Material for the task
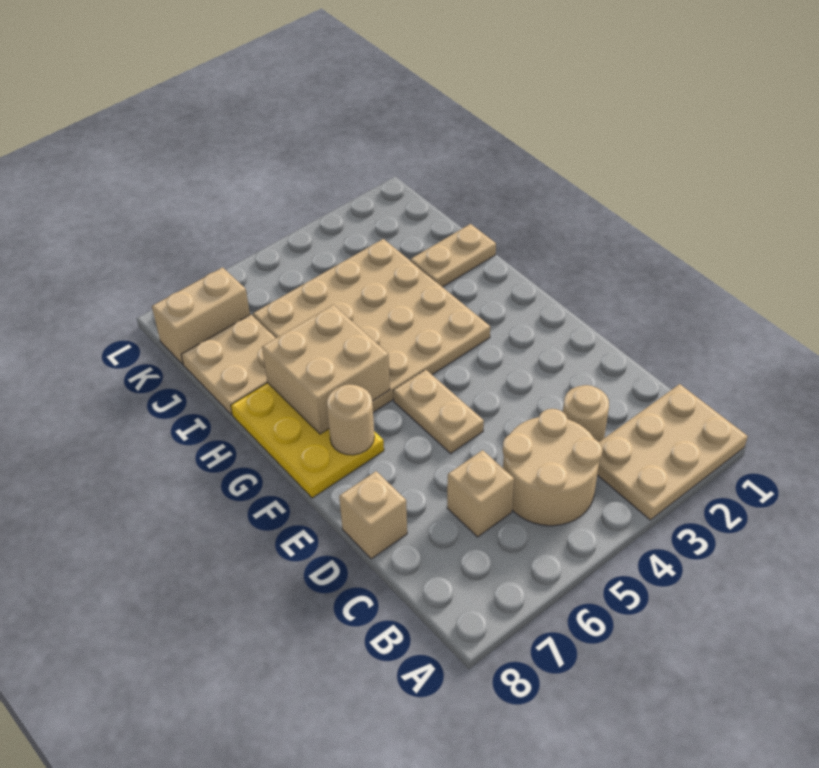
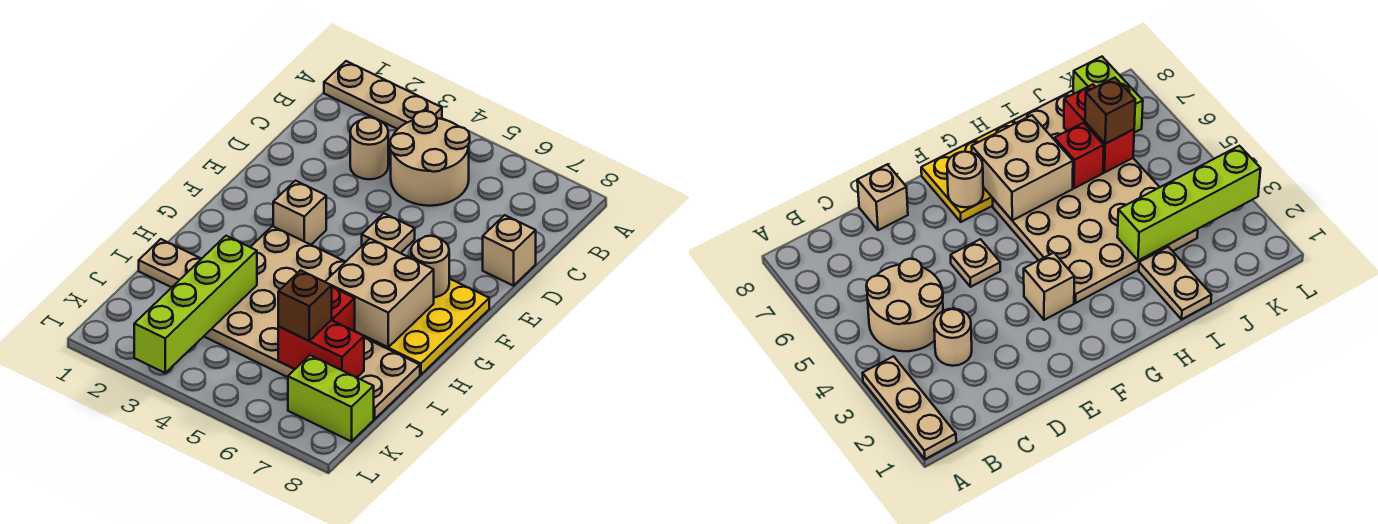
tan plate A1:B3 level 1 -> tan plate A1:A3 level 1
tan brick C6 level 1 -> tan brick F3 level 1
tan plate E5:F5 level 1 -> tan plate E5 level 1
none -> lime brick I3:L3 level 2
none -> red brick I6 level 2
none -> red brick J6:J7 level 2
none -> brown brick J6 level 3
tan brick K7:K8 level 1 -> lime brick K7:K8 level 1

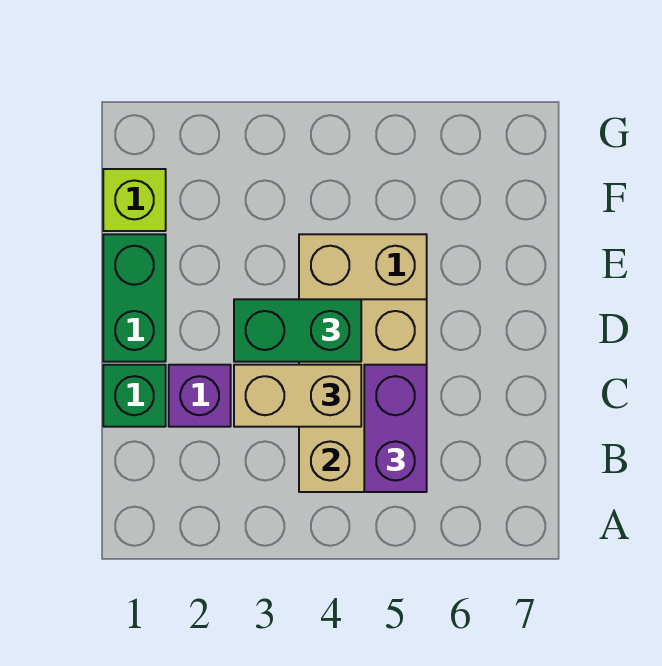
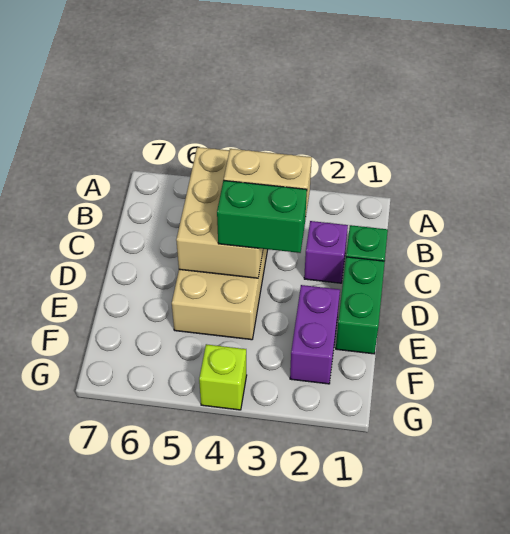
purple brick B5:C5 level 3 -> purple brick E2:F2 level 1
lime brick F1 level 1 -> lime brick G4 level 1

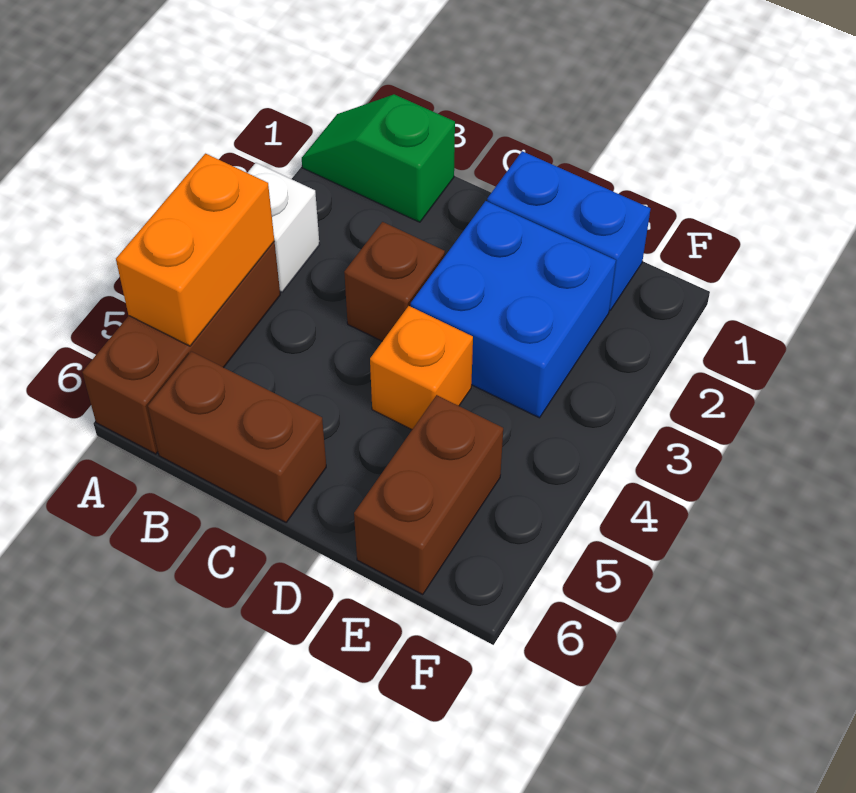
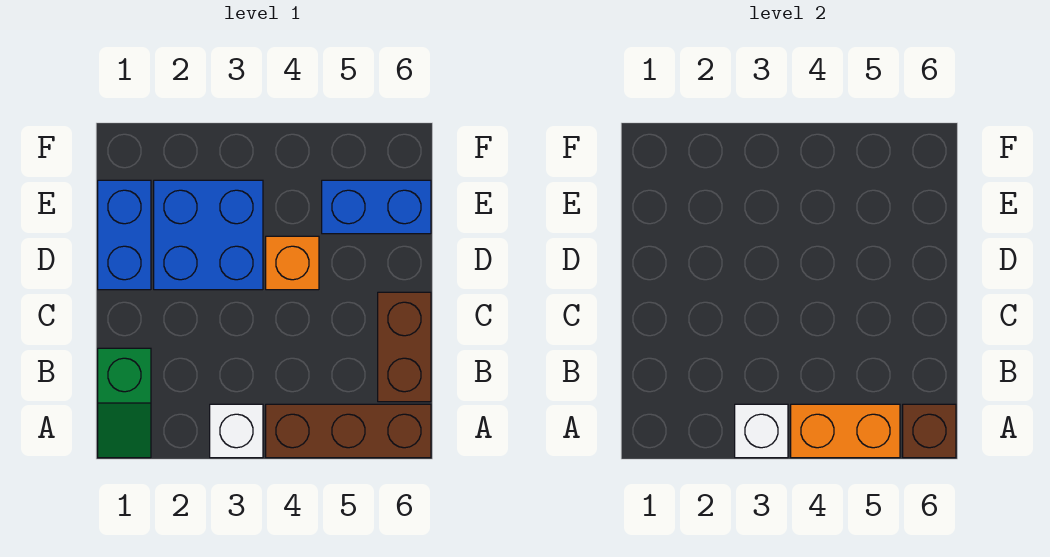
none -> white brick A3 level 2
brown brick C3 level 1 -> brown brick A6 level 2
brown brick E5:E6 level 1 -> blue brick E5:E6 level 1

Task item
All of the data is to be returned exactly, with no pictures included.

Result of this exercise
tan plate A1:B3 level 1 -> tan plate A1:A3 level 1
tan brick C6 level 1 -> tan brick F3 level 1
tan plate E5:F5 level 1 -> tan plate E5 level 1
none -> lime brick I3:L3 level 2
none -> red brick I6 level 2
none -> red brick J6:J7 level 2
none -> brown brick J6 level 3
tan brick K7:K8 level 1 -> lime brick K7:K8 level 1

purple brick B5:C5 level 3 -> purple brick E2:F2 level 1
lime brick F1 level 1 -> lime brick G4 level 1

none -> white brick A3 level 2
brown brick C3 level 1 -> brown brick A6 level 2
brown brick E5:E6 level 1 -> blue brick E5:E6 level 1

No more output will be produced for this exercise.